(Task brief): Only the lines from the one with "(695, 172) = (747, 334): orange" to the end of the listing below should be set down, exactly as written and without any pictures.

━━━━━━━━━━

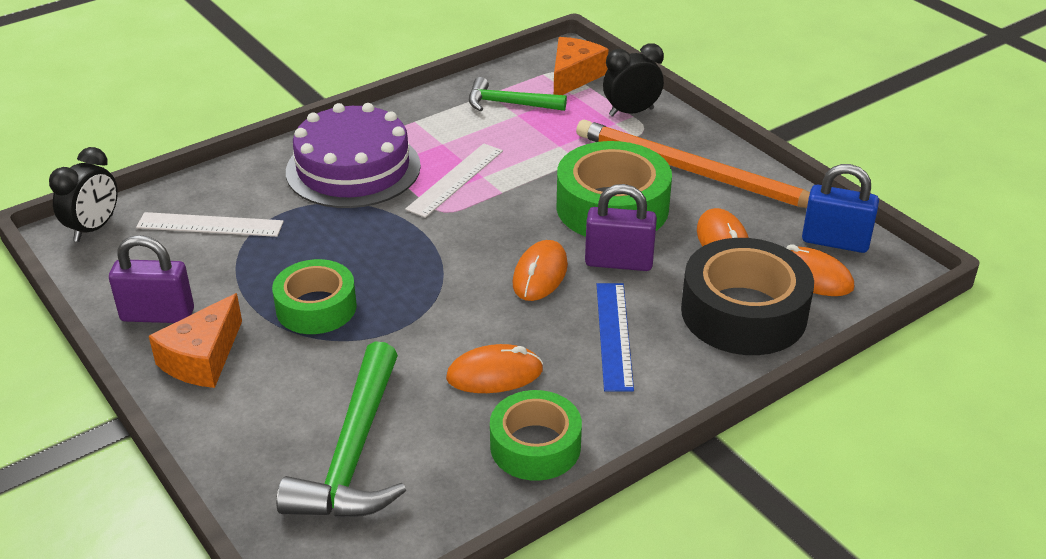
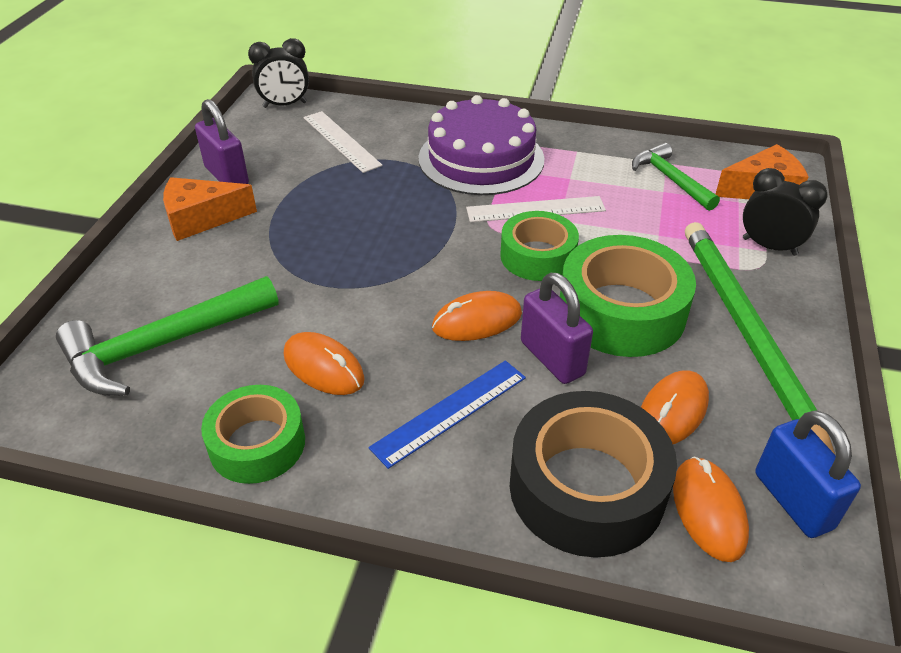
camera: 50 degrees right, 5 degrees up
(316, 307) = (306, 233): green tape -> green tape (537, 256)
(695, 172) = (747, 334): orange pencil -> green pencil

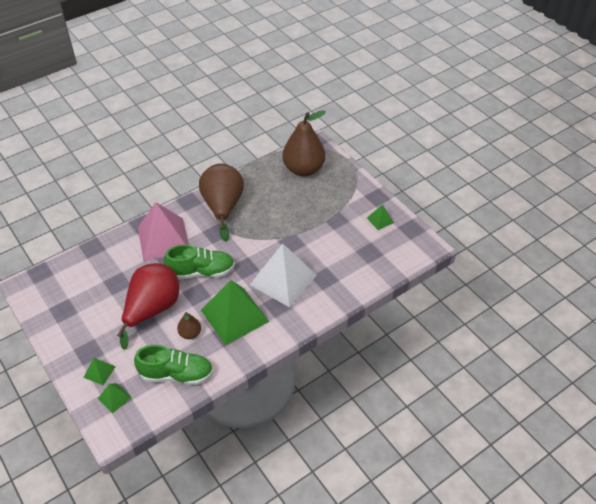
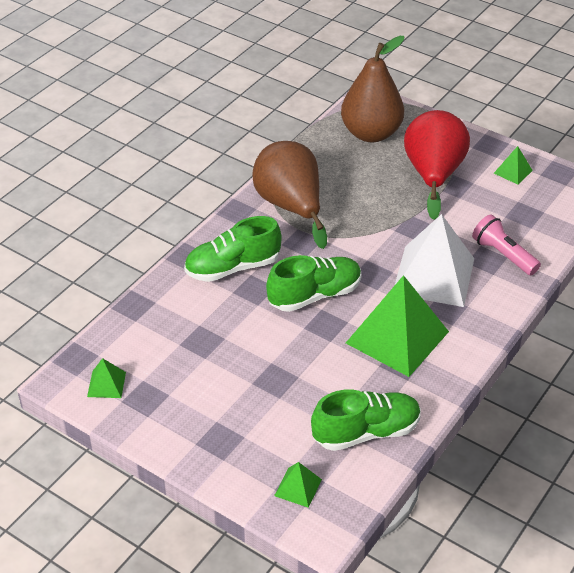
camera: 20 degrees left, 5 degrees down
(99, 372) = (254, 461): green pyramid -> green pyramid (106, 384)
(152, 309) = (277, 361): red pear -> red pear (433, 175)
(163, 239) = (232, 267): pink pyramid -> green shoe
(190, 333) = (351, 376): brown pear -> none
(337, 278) = (503, 255): none -> pink flashlight

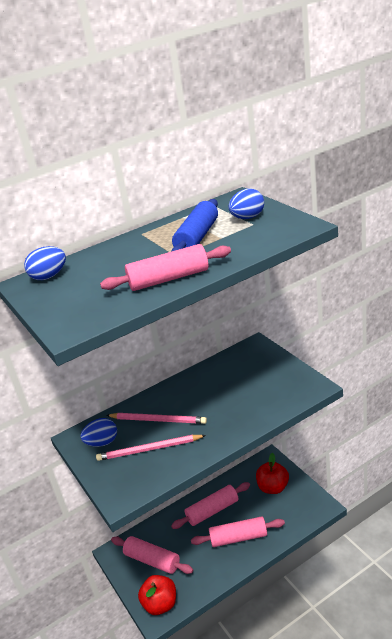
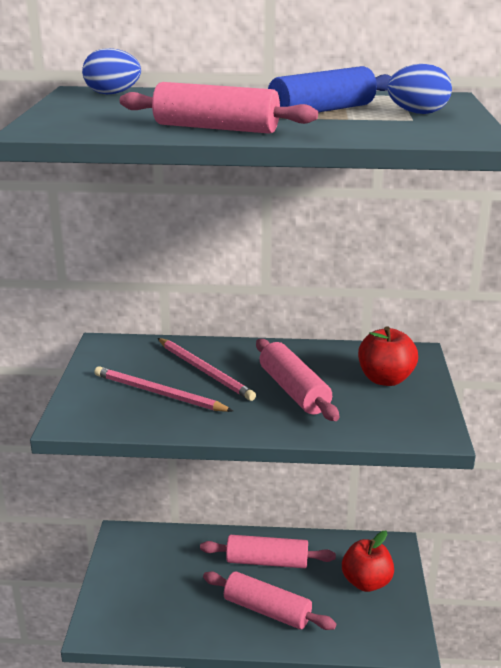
camera: 30 degrees right, 5 degrees down
(102, 443) = (122, 362): blue egg -> none
(152, 560) = (150, 569): pink rolling pin -> pink rolling pin (294, 390)
(160, 604) = (111, 620): red apple -> red apple (385, 379)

━━━━━━━━━━

(Answer box):
(695, 172) = (747, 334): orange pencil -> green pencil

camera: 20 degrees left, 5 degrees down
(99, 372) = (254, 461): green pyramid -> green pyramid (106, 384)
(152, 309) = (277, 361): red pear -> red pear (433, 175)
(163, 239) = (232, 267): pink pyramid -> green shoe
(190, 333) = (351, 376): brown pear -> none
(337, 278) = (503, 255): none -> pink flashlight

camera: 30 degrees right, 5 degrees down
(102, 443) = (122, 362): blue egg -> none
(152, 560) = (150, 569): pink rolling pin -> pink rolling pin (294, 390)
(160, 604) = (111, 620): red apple -> red apple (385, 379)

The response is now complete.